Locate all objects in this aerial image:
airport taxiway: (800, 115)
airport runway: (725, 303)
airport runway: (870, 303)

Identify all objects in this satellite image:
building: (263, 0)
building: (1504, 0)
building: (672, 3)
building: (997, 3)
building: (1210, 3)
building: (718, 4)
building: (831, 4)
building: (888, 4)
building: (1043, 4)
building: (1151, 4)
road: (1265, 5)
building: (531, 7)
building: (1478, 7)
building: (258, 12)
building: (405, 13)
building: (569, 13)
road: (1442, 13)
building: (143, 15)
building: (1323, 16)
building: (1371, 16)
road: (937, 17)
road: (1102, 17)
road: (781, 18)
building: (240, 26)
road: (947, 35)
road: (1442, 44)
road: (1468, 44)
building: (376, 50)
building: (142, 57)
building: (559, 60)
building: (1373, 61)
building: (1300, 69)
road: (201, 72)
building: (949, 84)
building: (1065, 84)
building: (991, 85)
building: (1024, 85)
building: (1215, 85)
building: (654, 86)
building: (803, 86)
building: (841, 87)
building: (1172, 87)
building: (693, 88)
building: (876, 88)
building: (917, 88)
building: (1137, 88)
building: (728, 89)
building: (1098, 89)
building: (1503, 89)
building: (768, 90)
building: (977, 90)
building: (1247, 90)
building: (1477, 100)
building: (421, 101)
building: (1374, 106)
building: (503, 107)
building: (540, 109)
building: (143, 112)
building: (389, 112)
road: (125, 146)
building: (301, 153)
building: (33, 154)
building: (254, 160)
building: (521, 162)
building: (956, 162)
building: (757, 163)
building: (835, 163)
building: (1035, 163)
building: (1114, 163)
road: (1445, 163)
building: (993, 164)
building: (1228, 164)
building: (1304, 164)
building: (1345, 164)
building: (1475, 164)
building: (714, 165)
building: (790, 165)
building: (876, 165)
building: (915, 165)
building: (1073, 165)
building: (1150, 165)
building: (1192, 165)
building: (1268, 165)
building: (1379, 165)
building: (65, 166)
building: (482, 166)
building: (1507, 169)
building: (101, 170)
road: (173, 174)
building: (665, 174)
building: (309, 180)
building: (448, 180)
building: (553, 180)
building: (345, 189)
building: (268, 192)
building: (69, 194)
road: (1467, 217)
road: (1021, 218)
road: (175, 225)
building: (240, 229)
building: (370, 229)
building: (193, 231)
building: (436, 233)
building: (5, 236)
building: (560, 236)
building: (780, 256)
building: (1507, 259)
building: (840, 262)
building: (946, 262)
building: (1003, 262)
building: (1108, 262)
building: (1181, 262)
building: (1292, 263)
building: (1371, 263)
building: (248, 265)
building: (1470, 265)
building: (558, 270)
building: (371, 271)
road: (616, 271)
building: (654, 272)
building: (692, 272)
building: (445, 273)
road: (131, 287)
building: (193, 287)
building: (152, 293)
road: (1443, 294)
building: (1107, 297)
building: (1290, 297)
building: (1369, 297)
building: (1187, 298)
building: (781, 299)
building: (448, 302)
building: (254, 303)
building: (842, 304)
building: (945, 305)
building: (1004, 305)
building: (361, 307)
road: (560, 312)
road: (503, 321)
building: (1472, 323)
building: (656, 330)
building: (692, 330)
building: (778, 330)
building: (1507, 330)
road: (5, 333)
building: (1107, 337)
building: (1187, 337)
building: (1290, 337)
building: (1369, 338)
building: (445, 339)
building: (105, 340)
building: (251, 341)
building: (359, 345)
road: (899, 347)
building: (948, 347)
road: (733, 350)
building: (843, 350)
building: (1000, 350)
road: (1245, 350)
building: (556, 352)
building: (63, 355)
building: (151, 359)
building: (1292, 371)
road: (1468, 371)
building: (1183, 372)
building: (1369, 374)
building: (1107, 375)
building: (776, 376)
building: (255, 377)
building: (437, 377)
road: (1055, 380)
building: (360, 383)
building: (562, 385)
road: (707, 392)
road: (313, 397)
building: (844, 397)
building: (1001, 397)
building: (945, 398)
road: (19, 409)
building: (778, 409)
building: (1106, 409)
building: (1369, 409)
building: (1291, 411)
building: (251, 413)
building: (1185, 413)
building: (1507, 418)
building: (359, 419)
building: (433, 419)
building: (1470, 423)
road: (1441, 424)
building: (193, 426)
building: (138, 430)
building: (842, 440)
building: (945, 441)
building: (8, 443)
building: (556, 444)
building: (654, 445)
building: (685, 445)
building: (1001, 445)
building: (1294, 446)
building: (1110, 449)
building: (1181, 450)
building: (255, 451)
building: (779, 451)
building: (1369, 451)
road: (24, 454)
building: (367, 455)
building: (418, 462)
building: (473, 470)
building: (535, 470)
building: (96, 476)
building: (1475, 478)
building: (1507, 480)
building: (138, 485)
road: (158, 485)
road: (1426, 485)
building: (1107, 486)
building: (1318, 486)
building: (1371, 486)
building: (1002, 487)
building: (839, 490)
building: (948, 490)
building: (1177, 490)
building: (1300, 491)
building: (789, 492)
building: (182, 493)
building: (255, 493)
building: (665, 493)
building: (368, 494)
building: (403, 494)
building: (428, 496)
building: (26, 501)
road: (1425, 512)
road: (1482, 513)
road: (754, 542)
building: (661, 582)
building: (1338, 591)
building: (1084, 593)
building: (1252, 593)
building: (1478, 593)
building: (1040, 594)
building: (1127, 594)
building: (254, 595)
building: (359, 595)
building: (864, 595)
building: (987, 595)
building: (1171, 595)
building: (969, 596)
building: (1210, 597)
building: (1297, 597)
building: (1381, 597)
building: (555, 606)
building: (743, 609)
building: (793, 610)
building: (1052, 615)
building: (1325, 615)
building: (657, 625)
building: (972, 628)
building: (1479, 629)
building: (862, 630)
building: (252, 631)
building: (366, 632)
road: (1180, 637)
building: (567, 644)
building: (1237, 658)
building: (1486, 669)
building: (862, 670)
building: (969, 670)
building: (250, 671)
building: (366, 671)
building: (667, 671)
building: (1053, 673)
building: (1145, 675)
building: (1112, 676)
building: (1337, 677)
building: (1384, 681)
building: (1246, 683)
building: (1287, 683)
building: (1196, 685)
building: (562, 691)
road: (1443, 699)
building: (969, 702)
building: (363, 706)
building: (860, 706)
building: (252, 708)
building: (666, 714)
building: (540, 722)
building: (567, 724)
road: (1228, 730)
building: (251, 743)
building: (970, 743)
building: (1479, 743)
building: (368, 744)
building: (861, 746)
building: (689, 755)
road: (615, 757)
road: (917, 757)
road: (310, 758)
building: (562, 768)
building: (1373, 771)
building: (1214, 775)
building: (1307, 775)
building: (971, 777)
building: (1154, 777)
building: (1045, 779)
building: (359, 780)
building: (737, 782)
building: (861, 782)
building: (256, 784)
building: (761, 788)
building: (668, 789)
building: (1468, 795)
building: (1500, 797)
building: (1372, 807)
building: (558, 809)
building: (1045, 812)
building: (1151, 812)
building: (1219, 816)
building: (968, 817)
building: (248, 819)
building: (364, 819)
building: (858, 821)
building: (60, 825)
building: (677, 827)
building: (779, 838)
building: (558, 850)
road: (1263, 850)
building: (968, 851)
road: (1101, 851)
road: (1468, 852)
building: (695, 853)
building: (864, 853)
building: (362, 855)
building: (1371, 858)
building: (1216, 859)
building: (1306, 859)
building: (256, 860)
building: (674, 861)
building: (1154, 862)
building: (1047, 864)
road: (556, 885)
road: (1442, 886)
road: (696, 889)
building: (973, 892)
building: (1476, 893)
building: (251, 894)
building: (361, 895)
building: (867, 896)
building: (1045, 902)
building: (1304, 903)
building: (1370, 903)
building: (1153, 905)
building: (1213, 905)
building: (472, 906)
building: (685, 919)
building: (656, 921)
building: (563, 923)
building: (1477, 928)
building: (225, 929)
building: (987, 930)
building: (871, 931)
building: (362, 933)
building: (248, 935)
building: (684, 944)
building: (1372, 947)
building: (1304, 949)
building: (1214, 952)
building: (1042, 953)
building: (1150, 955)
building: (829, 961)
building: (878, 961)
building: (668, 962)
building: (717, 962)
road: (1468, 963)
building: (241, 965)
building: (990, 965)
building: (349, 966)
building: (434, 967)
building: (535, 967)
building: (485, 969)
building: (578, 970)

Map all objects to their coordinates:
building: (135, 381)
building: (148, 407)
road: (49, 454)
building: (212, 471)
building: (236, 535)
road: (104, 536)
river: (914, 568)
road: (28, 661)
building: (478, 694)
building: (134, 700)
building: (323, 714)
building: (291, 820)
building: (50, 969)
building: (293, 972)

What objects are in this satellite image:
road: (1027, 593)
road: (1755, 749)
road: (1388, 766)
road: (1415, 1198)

## [DIRECTIONS]
Among the lines above, please find those with "this" and copy them.

## [TASK RESULT]
Locate all objects in this aerial image:
Identify all objects in this satellite image:
What objects are in this satellite image:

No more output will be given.